Supplied material
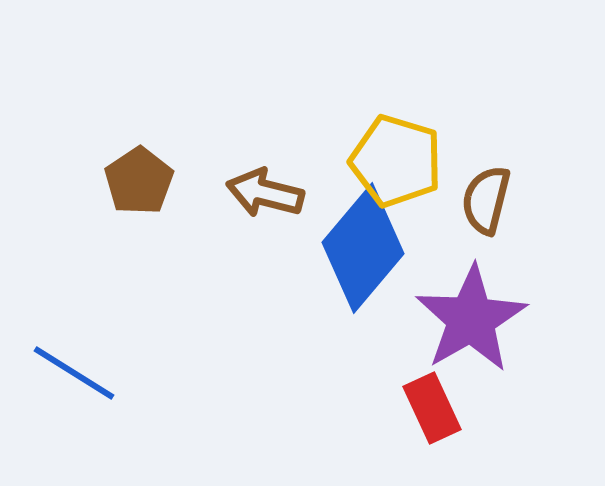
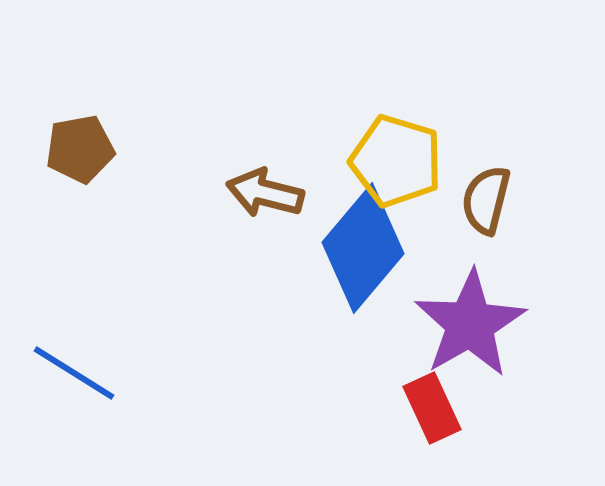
brown pentagon: moved 59 px left, 32 px up; rotated 24 degrees clockwise
purple star: moved 1 px left, 5 px down
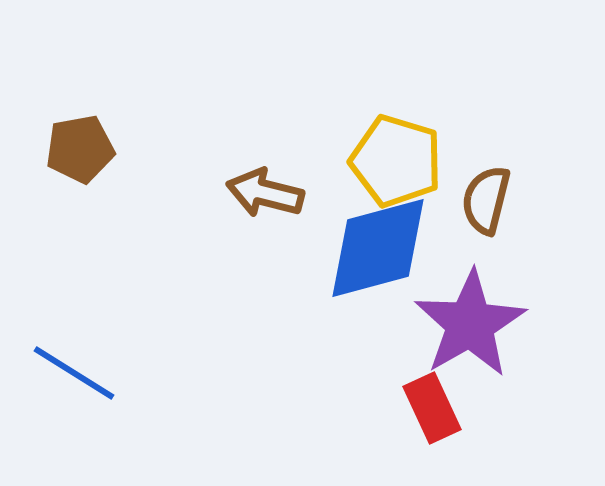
blue diamond: moved 15 px right; rotated 35 degrees clockwise
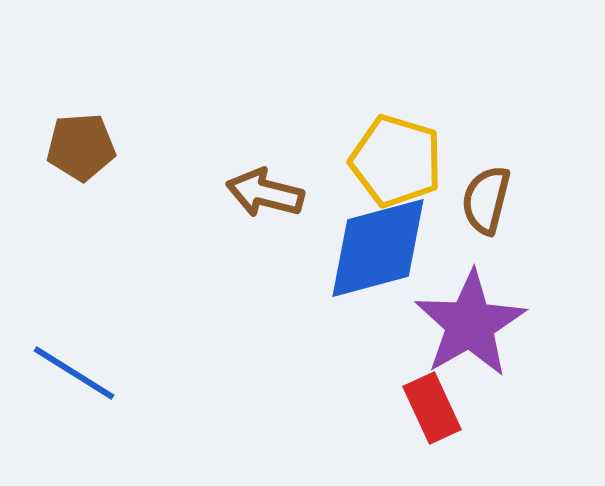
brown pentagon: moved 1 px right, 2 px up; rotated 6 degrees clockwise
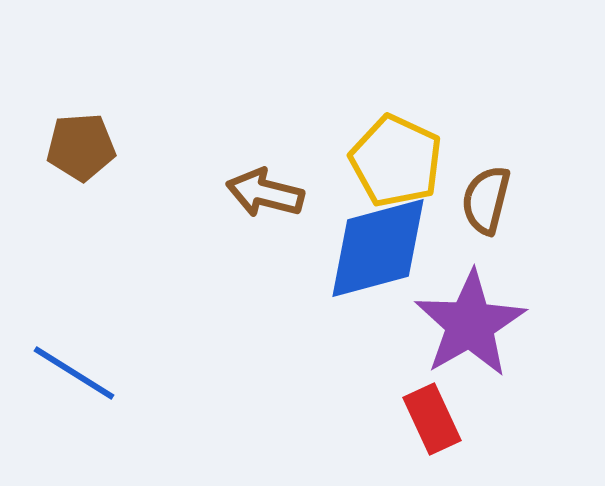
yellow pentagon: rotated 8 degrees clockwise
red rectangle: moved 11 px down
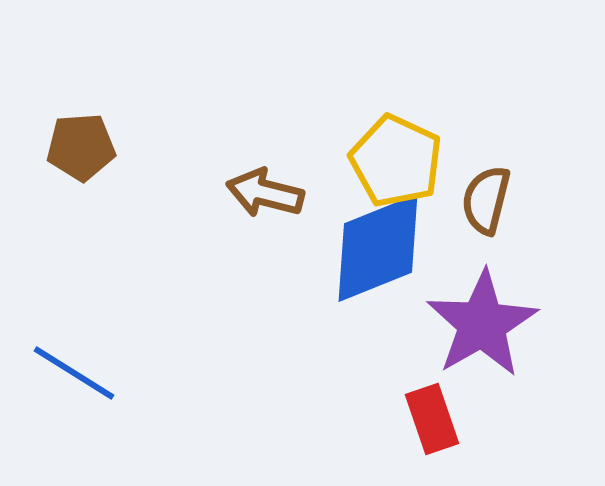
blue diamond: rotated 7 degrees counterclockwise
purple star: moved 12 px right
red rectangle: rotated 6 degrees clockwise
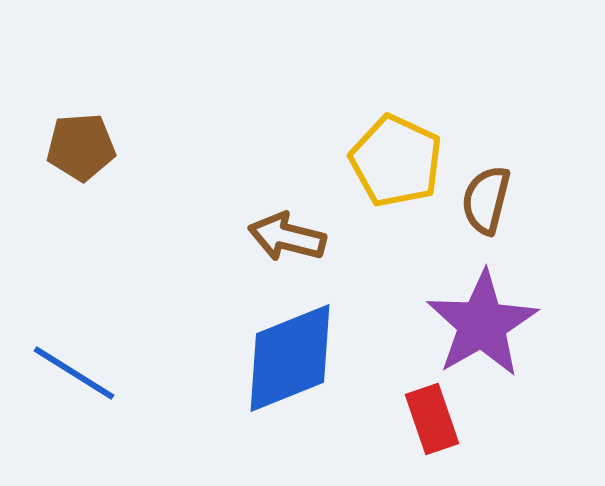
brown arrow: moved 22 px right, 44 px down
blue diamond: moved 88 px left, 110 px down
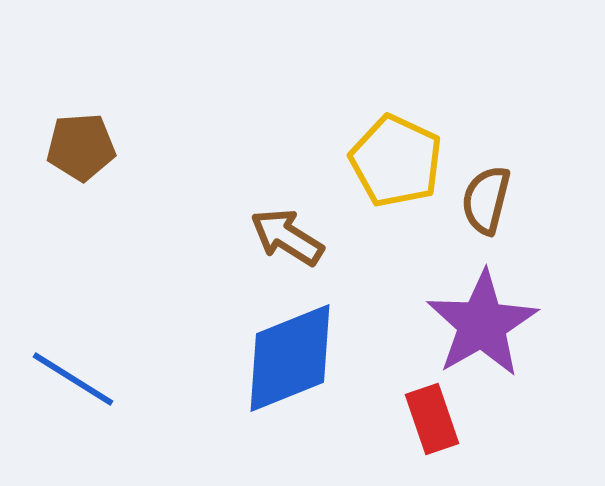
brown arrow: rotated 18 degrees clockwise
blue line: moved 1 px left, 6 px down
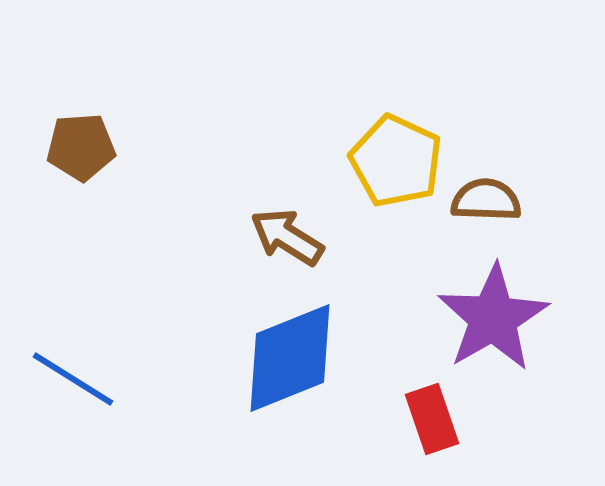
brown semicircle: rotated 78 degrees clockwise
purple star: moved 11 px right, 6 px up
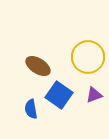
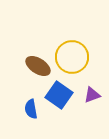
yellow circle: moved 16 px left
purple triangle: moved 2 px left
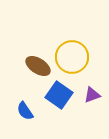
blue semicircle: moved 6 px left, 2 px down; rotated 24 degrees counterclockwise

Task brief
Convert the records from the line with "yellow pentagon: rotated 8 degrees clockwise" up to and including the line with "purple star: moved 11 px right, 6 px up" into a Markdown table with the columns Row and Change, where Row numbers each line and Change holds the line. Leave out the pictures and any blank lines.

Written answer
| Row | Change |
|---|---|
| 1 | yellow pentagon: rotated 8 degrees clockwise |
| 2 | red rectangle: moved 11 px down |
| 3 | blue diamond: rotated 7 degrees counterclockwise |
| 4 | purple star: moved 12 px right |
| 5 | red rectangle: rotated 6 degrees clockwise |
| 6 | brown arrow: moved 22 px right, 44 px down |
| 7 | blue diamond: moved 88 px left, 110 px down |
| 8 | brown arrow: rotated 18 degrees clockwise |
| 9 | blue line: moved 1 px left, 6 px down |
| 10 | brown semicircle: rotated 78 degrees clockwise |
| 11 | purple star: moved 11 px right, 6 px up |